_Instructions to follow:_ Take the material below and reproduce, word for word, only the lines from the line with "(553, 542) = (511, 470): red" through the line with "(172, 333) = (413, 103): none -> brown banana".
======== Record extracts
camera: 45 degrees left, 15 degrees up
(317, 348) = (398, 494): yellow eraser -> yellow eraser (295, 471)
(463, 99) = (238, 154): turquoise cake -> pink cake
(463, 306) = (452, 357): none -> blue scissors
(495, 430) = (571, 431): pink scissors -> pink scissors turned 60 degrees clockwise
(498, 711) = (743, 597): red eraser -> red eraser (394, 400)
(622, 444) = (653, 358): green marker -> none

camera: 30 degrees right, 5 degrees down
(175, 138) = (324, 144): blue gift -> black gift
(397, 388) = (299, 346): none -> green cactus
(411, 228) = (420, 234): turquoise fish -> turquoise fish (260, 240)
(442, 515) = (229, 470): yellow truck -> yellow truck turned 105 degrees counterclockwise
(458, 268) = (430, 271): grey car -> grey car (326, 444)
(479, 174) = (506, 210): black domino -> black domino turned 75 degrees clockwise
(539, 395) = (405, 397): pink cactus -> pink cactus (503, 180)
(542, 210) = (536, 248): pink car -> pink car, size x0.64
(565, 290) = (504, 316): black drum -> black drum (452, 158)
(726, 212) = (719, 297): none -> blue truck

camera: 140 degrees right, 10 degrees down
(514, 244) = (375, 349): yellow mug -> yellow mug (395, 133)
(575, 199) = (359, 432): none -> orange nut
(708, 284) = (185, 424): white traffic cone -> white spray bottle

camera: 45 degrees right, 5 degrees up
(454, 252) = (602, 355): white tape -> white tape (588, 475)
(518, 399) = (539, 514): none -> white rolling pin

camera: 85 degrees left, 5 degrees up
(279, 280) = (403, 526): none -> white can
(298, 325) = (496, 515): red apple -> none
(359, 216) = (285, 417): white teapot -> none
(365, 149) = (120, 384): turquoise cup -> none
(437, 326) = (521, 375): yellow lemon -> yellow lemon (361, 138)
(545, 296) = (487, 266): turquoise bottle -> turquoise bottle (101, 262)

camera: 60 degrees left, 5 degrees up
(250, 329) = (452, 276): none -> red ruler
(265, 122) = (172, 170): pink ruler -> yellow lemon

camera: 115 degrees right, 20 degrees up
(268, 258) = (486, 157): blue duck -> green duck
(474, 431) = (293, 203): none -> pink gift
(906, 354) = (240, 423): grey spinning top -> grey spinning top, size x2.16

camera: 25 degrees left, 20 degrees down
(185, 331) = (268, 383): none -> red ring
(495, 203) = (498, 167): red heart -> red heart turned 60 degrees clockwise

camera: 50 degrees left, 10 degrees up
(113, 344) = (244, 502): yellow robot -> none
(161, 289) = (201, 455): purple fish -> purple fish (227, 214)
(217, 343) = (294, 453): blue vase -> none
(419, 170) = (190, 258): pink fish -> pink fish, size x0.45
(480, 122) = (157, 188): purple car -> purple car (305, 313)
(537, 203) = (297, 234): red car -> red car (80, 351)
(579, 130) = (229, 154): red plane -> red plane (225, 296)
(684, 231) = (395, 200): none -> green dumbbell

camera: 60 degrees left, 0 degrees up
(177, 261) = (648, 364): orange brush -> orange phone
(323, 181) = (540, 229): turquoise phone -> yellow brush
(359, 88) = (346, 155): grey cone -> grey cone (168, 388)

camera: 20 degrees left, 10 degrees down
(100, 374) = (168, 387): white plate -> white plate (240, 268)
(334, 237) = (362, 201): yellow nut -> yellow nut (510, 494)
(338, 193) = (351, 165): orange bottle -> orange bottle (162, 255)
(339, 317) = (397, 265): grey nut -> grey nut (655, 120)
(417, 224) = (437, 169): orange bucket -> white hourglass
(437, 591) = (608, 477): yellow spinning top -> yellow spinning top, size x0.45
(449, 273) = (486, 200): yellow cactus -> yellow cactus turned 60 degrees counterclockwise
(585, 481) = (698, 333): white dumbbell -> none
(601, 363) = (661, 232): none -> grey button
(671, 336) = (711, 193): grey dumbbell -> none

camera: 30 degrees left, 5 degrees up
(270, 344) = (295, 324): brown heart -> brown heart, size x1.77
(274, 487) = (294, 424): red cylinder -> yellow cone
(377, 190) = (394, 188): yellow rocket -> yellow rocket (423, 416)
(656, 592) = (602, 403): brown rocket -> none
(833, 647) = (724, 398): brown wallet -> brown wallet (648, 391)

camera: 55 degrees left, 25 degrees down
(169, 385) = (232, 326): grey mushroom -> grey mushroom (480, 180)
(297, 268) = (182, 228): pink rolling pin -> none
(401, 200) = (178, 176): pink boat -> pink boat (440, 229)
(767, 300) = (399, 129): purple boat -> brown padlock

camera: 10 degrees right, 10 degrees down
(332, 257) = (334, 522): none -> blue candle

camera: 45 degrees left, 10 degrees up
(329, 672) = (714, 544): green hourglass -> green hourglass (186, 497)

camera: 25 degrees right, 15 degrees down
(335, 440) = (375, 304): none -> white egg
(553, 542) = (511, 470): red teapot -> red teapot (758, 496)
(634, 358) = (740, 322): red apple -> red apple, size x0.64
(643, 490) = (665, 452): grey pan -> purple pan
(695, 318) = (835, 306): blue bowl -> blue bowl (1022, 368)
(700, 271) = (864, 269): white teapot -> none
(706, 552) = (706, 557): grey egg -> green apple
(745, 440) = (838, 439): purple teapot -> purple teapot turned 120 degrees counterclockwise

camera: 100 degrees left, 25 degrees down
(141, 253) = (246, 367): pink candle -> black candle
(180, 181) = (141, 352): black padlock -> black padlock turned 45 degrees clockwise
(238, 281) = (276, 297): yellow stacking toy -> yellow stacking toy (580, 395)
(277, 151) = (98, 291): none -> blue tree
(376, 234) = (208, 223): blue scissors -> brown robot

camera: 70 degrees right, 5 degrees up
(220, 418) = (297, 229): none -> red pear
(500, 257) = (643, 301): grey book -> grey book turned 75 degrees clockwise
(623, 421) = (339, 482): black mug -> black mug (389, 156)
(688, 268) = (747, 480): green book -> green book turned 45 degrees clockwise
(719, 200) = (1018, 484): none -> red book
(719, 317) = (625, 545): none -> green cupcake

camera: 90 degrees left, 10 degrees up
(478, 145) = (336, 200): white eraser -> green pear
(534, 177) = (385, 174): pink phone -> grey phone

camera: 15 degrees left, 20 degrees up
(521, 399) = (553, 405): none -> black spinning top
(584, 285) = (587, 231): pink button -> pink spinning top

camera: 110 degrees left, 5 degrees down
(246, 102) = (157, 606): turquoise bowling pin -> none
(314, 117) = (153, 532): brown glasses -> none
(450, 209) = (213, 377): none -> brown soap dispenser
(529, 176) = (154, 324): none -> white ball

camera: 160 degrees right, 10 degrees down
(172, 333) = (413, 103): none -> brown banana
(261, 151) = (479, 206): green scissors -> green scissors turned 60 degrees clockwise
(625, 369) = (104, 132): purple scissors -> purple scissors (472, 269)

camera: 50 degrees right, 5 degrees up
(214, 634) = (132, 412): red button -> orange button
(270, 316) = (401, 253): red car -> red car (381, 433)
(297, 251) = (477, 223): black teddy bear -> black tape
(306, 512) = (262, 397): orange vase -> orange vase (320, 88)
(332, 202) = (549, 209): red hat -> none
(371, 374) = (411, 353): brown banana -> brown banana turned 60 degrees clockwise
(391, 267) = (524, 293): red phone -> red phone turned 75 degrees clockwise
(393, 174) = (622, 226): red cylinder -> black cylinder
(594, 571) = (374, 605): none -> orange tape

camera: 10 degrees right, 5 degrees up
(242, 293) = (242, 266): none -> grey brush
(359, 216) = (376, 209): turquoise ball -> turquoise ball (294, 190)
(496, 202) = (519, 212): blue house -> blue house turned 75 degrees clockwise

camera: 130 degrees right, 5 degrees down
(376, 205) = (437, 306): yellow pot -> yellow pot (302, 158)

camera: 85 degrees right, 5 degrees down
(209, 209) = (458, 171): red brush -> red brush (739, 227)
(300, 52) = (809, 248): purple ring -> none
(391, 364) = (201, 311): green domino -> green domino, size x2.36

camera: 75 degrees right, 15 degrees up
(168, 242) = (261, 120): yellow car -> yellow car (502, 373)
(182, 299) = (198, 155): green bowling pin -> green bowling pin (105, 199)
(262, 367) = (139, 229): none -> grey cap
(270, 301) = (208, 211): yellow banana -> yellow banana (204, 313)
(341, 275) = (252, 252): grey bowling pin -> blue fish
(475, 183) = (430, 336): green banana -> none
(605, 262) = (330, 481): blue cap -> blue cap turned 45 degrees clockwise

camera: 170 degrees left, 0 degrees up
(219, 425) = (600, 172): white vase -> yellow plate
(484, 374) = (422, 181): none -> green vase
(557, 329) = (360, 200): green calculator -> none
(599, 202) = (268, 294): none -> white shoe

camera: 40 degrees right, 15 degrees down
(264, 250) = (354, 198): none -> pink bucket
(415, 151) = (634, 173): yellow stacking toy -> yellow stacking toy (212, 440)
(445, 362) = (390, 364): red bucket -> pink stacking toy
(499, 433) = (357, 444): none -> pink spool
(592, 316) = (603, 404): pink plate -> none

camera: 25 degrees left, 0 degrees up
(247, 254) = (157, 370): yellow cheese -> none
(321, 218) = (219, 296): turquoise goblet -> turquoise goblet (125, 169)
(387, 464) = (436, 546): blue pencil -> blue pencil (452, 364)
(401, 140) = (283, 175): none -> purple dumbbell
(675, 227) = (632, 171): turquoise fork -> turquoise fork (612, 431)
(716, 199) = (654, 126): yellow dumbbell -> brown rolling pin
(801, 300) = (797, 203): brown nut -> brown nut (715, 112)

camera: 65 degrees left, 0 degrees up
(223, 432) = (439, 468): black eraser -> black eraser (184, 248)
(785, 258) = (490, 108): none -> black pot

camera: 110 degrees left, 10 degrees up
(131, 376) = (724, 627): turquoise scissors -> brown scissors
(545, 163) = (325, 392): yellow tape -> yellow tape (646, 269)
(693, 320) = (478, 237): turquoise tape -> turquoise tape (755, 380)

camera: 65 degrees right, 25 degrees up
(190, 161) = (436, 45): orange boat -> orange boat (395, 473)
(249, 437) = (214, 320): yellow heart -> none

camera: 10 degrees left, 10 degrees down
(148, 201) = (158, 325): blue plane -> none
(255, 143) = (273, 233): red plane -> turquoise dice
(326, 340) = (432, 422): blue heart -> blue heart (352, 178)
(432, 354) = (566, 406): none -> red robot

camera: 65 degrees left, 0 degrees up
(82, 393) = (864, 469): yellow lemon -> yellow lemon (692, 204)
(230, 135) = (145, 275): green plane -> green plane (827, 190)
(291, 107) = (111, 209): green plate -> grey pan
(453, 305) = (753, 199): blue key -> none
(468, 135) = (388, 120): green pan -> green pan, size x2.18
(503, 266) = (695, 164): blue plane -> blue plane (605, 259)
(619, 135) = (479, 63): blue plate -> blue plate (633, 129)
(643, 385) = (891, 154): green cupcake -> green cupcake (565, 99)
================
_Response for this exercise:_
(553, 542) = (511, 470): red teapot -> red teapot (758, 496)
(634, 358) = (740, 322): red apple -> red apple, size x0.64
(643, 490) = (665, 452): grey pan -> purple pan
(695, 318) = (835, 306): blue bowl -> blue bowl (1022, 368)
(700, 271) = (864, 269): white teapot -> none
(706, 552) = (706, 557): grey egg -> green apple
(745, 440) = (838, 439): purple teapot -> purple teapot turned 120 degrees counterclockwise

camera: 100 degrees left, 25 degrees down
(141, 253) = (246, 367): pink candle -> black candle
(180, 181) = (141, 352): black padlock -> black padlock turned 45 degrees clockwise
(238, 281) = (276, 297): yellow stacking toy -> yellow stacking toy (580, 395)
(277, 151) = (98, 291): none -> blue tree
(376, 234) = (208, 223): blue scissors -> brown robot

camera: 70 degrees right, 5 degrees up
(220, 418) = (297, 229): none -> red pear
(500, 257) = (643, 301): grey book -> grey book turned 75 degrees clockwise
(623, 421) = (339, 482): black mug -> black mug (389, 156)
(688, 268) = (747, 480): green book -> green book turned 45 degrees clockwise
(719, 200) = (1018, 484): none -> red book
(719, 317) = (625, 545): none -> green cupcake

camera: 90 degrees left, 10 degrees up
(478, 145) = (336, 200): white eraser -> green pear
(534, 177) = (385, 174): pink phone -> grey phone

camera: 15 degrees left, 20 degrees up
(521, 399) = (553, 405): none -> black spinning top
(584, 285) = (587, 231): pink button -> pink spinning top

camera: 110 degrees left, 5 degrees down
(246, 102) = (157, 606): turquoise bowling pin -> none
(314, 117) = (153, 532): brown glasses -> none
(450, 209) = (213, 377): none -> brown soap dispenser
(529, 176) = (154, 324): none -> white ball

camera: 160 degrees right, 10 degrees down
(172, 333) = (413, 103): none -> brown banana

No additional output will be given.